**What is being asked**
Nothing is needed except the lines below that run from the one with "grey 1x4 brick" through the one with "blue 1x1 brick [289,49,324,106]", repeated exactly.

(Spatial object tracking data)
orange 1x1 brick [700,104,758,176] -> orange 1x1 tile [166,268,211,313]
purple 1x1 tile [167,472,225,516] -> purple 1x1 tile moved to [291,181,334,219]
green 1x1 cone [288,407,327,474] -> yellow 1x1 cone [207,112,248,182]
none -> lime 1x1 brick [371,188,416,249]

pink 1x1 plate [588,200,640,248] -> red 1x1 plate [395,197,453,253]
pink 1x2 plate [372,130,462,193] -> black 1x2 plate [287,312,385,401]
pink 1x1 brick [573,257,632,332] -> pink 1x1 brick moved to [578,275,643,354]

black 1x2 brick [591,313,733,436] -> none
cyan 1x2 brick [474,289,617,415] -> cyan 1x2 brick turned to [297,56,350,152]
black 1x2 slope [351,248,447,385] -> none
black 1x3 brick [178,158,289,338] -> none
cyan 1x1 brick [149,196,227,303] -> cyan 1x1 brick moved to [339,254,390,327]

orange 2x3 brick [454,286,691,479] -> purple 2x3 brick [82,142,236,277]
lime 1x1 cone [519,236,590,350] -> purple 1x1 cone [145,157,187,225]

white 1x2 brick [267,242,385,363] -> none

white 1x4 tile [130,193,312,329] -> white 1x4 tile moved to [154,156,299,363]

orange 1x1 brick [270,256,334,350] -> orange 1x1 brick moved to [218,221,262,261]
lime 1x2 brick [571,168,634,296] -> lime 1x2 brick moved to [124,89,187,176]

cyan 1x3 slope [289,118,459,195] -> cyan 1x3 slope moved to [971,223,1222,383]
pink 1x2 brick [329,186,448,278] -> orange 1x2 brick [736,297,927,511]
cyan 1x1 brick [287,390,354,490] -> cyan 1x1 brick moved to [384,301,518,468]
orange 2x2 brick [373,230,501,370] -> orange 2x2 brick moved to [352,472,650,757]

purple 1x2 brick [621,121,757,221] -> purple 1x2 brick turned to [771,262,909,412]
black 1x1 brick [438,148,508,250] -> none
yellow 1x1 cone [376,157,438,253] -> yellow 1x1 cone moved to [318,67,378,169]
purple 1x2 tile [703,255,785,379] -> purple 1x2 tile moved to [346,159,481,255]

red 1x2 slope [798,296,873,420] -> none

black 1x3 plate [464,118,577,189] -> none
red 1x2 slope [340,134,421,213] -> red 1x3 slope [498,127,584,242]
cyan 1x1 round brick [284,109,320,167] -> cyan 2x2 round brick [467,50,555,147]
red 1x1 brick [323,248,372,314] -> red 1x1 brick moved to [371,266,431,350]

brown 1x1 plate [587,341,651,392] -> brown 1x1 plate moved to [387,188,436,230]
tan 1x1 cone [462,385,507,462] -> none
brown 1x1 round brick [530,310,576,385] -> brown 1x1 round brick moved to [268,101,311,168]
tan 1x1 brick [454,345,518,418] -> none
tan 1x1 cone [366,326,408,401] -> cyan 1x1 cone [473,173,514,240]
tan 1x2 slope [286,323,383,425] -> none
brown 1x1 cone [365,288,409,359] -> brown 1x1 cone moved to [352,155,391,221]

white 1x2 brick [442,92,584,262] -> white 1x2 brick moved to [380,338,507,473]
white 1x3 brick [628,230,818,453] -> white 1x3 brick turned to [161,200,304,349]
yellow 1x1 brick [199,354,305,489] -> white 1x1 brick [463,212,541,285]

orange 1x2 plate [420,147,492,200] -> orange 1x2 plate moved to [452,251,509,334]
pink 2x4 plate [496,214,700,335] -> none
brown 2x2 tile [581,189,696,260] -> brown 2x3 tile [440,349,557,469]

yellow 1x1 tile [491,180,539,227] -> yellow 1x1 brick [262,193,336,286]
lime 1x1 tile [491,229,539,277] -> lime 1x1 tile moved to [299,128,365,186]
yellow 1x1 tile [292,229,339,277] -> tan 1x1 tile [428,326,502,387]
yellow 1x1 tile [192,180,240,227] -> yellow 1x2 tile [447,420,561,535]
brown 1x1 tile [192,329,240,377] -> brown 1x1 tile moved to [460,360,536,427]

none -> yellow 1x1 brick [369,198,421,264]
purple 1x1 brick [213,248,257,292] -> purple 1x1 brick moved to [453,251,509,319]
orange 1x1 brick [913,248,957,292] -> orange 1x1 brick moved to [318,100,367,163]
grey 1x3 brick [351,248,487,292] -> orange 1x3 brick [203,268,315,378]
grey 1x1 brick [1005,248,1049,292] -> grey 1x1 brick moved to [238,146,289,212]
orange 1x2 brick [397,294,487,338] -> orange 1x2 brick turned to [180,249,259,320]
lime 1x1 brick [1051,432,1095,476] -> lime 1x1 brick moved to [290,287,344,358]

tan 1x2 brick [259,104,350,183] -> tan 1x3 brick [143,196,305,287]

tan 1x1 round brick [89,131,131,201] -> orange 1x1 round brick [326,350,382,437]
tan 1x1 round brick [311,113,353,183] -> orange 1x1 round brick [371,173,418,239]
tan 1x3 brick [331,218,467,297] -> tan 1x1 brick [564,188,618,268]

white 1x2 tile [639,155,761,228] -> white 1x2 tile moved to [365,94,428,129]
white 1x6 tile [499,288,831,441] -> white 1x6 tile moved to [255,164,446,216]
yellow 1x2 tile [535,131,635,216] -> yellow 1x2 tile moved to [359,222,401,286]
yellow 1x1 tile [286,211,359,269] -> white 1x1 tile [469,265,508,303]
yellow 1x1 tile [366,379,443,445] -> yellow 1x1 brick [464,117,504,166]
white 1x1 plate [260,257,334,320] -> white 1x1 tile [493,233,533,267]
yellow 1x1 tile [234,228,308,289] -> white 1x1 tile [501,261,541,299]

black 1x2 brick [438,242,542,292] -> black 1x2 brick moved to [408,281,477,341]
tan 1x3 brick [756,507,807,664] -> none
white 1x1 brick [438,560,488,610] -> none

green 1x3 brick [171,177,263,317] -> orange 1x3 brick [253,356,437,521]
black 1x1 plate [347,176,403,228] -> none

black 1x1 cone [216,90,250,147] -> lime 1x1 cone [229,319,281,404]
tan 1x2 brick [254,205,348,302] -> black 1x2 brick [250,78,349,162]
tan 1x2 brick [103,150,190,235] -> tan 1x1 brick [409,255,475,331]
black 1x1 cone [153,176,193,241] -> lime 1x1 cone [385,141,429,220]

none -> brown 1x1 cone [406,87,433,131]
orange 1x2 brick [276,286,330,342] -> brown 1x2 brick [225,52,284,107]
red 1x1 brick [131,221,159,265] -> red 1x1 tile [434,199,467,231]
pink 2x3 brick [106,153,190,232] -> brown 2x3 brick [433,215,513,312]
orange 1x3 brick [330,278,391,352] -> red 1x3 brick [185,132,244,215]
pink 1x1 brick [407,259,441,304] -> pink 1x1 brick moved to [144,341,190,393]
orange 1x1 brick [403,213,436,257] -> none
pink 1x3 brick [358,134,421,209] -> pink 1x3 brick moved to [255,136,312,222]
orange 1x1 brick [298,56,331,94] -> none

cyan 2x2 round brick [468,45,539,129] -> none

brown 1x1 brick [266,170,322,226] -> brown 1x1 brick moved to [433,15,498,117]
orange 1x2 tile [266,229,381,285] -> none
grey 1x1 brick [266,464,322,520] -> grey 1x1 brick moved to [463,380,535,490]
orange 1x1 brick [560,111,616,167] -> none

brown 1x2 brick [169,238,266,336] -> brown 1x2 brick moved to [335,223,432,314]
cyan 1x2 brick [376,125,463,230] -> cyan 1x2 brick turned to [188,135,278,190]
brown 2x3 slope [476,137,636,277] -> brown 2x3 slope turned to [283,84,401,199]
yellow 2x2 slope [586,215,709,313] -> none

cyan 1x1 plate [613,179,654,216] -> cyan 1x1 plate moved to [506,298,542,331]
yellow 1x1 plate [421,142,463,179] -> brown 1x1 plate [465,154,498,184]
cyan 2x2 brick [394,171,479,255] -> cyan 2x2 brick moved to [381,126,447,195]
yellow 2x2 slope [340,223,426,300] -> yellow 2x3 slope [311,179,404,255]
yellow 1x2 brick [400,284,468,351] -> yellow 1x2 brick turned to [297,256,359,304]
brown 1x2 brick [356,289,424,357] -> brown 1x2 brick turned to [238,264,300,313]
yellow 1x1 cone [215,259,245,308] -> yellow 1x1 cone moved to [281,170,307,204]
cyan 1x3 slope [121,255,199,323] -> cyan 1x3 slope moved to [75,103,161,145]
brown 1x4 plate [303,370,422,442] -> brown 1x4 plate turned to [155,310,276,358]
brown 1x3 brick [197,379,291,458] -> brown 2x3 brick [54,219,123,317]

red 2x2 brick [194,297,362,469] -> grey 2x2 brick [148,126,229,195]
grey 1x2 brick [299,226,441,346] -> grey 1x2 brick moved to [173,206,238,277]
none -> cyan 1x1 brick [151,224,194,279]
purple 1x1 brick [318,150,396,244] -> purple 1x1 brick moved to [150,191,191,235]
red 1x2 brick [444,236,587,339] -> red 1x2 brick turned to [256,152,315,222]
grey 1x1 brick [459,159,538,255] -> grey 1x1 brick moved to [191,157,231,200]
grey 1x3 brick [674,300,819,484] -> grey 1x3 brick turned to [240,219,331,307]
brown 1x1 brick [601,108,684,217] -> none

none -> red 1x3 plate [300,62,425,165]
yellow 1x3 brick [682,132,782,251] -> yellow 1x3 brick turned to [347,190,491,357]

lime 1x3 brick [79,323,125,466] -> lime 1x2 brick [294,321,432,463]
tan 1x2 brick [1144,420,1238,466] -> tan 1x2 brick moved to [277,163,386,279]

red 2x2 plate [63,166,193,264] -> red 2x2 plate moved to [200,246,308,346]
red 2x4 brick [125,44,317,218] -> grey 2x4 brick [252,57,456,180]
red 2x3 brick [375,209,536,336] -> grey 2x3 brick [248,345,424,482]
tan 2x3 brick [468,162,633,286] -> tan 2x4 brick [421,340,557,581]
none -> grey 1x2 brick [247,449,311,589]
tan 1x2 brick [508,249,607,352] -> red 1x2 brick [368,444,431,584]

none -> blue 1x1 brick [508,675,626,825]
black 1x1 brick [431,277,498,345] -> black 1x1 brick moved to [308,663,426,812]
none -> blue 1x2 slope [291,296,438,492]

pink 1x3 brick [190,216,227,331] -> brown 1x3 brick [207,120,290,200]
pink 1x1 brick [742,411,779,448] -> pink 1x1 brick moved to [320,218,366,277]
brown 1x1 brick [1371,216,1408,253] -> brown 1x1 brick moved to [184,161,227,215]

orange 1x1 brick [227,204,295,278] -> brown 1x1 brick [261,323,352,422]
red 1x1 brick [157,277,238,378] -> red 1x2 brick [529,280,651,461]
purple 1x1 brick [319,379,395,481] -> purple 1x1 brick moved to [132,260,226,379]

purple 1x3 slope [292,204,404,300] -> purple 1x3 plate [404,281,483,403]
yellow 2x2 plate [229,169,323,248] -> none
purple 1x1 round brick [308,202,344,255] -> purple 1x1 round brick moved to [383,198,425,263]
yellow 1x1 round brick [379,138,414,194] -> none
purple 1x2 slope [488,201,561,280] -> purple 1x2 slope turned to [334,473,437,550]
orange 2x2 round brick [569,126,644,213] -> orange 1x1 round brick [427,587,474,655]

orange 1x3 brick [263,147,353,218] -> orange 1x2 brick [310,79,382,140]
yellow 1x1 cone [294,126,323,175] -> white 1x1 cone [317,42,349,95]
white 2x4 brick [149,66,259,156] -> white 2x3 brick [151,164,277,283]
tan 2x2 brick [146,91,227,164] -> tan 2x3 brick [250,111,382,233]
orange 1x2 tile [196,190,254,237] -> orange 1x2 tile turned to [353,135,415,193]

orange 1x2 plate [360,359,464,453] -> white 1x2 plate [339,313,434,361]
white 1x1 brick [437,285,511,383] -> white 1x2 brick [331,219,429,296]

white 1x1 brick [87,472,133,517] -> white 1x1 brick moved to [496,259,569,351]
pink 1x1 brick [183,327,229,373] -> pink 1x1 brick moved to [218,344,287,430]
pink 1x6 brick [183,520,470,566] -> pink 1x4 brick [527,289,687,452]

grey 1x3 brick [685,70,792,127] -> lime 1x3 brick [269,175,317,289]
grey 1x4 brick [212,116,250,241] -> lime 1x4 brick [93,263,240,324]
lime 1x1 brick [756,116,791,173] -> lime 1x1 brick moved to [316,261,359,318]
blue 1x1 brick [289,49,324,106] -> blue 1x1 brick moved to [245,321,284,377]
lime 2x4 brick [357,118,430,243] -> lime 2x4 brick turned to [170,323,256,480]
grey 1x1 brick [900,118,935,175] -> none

**Result of this task**
grey 1x4 brick [212,116,250,241] -> lime 1x4 brick [93,263,240,324]
lime 1x1 brick [756,116,791,173] -> lime 1x1 brick moved to [316,261,359,318]
blue 1x1 brick [289,49,324,106] -> blue 1x1 brick moved to [245,321,284,377]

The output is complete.